◆ Aim of the exercise ◆
Set out the records as a numbered list, from the start through the line containing "matte blue shirt at upper right and", with both ends included and blank lines dropped. Leave out the pictures.
------------------------------
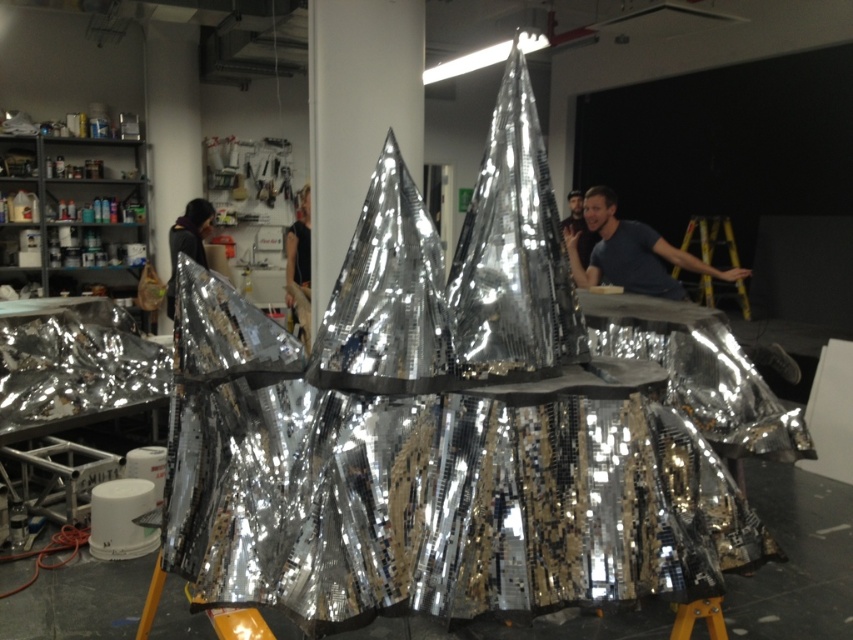
Is point (643, 253) positioned after point (293, 237)?

No, (643, 253) is closer to viewer.

Who is higher up, matte blue shirt at upper right or metallic silver jacket at center?

metallic silver jacket at center is higher up.

Locate an element on the screen. This screenshot has width=853, height=640. matte blue shirt at upper right is located at coordinates (631, 252).

Identify the location of matte blue shirt at upper right. (631, 252).

In the scene shown: Is metallic silver jacket at center in front of dark brown leather jacket at center?

No, it is behind dark brown leather jacket at center.

This screenshot has height=640, width=853. What do you see at coordinates (299, 244) in the screenshot?
I see `metallic silver jacket at center` at bounding box center [299, 244].

At what (x,y) coordinates should I click in order to perform the action: click on metallic silver jacket at center. Please return your answer as a coordinate pair (x, y). The image size is (853, 640). Looking at the image, I should click on (299, 244).

Who is taller, matte blue shirt at upper right or dark brown leather jacket at center?

With more height is dark brown leather jacket at center.

How distant is matte blue shirt at upper right from dark brown leather jacket at center?

matte blue shirt at upper right and dark brown leather jacket at center are 3.58 meters apart.

Describe the element at coordinates (631, 252) in the screenshot. The width and height of the screenshot is (853, 640). I see `matte blue shirt at upper right` at that location.

Where is `matte blue shirt at upper right`? Image resolution: width=853 pixels, height=640 pixels. matte blue shirt at upper right is located at coordinates (631, 252).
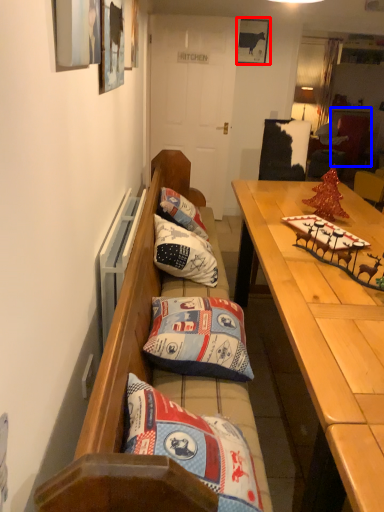
Question: Which point is further to the camera, picture frame (highlighted by a red box) or cabinetry (highlighted by a blue box)?

Choices:
 (A) picture frame
 (B) cabinetry

Answer: (B)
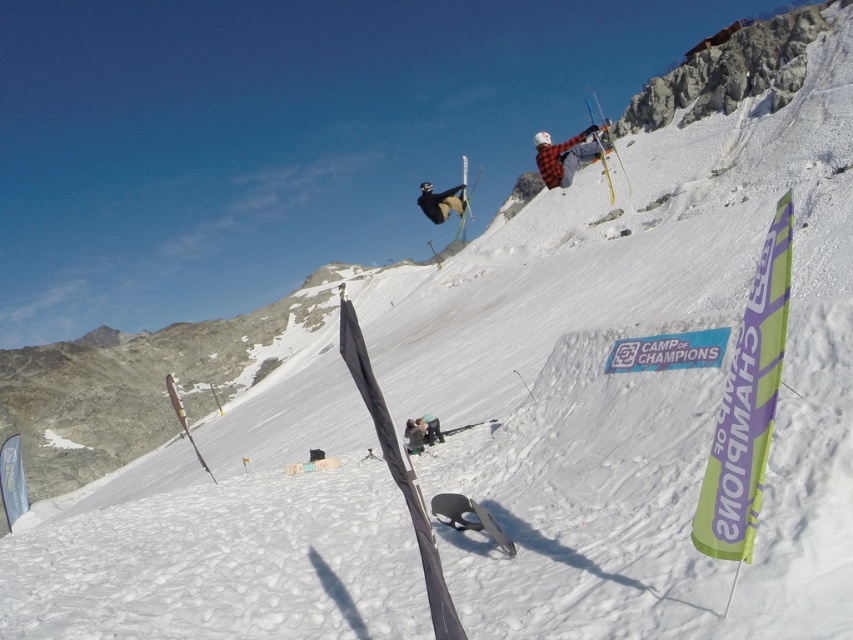
You are standing at the point labeled point (440, 202) in the image. Looking around, you see a black matte snowboarder at upper center. Which direction should you face to see the black matte snowboarder at upper center?

You are already at the point labeled point (440, 202), which is on the black matte snowboarder at upper center, so you are facing the snowboarder directly.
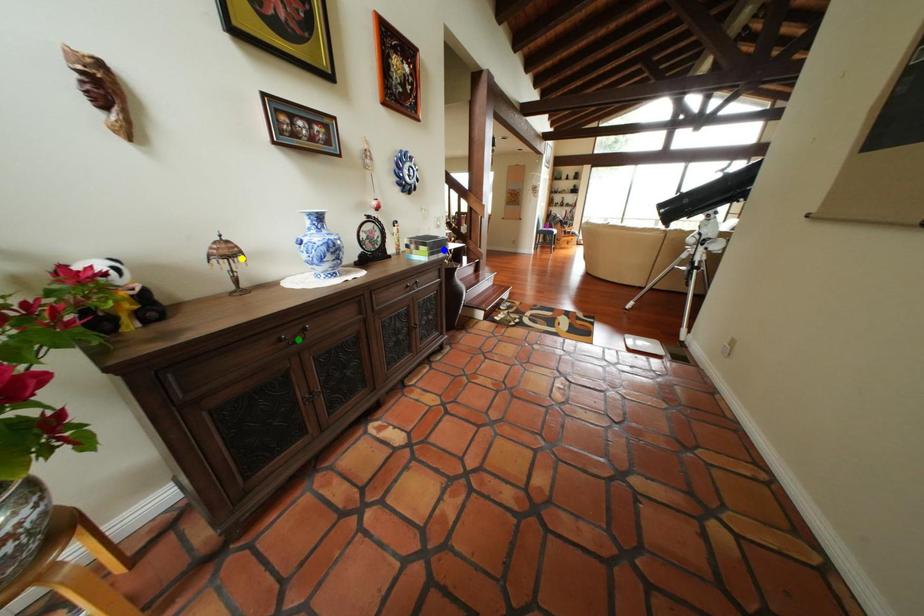
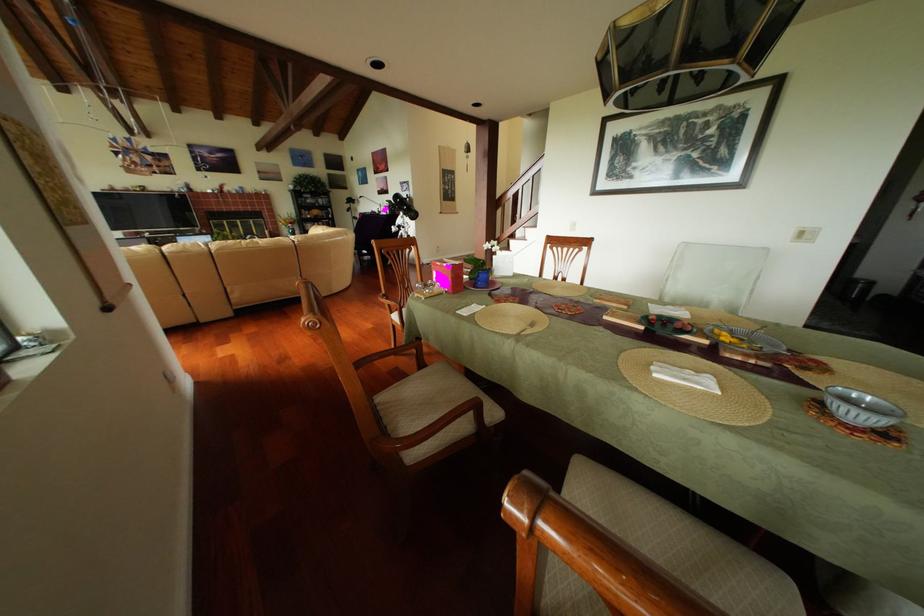
I am providing you with two images of the same scene from different viewpoints. Three points are marked in image1. Which point corresponds to a part or object that is occluded in image2?In image1, three points are marked. Which of them correspond to a part or object that is occluded in image2?Among the three points shown in image1, which one corresponds to a part or object that is no longer visible due to occlusion in image2?

Invisible in image2: green point, blue point, yellow point.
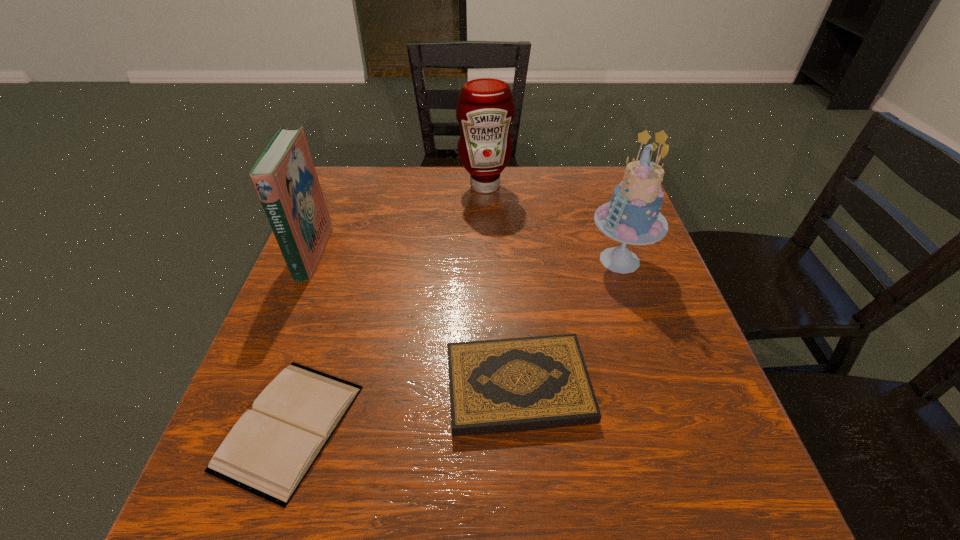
------------------------------
◆ Solution to the exercise ◆
1. Is point (643, 253) positioned after point (293, 237)?
2. No, (643, 253) is closer to viewer.
3. Who is higher up, matte blue shirt at upper right or metallic silver jacket at center?
4. metallic silver jacket at center is higher up.
5. Locate an element on the screen. This screenshot has width=853, height=640. matte blue shirt at upper right is located at coordinates (631, 252).
6. Identify the location of matte blue shirt at upper right. (631, 252).
7. In the scene shown: Is metallic silver jacket at center in front of dark brown leather jacket at center?
8. No, it is behind dark brown leather jacket at center.
9. This screenshot has height=640, width=853. What do you see at coordinates (299, 244) in the screenshot?
10. I see `metallic silver jacket at center` at bounding box center [299, 244].
11. At what (x,y) coordinates should I click in order to perform the action: click on metallic silver jacket at center. Please return your answer as a coordinate pair (x, y). The image size is (853, 640). Looking at the image, I should click on (299, 244).
12. Who is taller, matte blue shirt at upper right or dark brown leather jacket at center?
13. With more height is dark brown leather jacket at center.
14. How distant is matte blue shirt at upper right from dark brown leather jacket at center?
15. matte blue shirt at upper right and dark brown leather jacket at center are 3.58 meters apart.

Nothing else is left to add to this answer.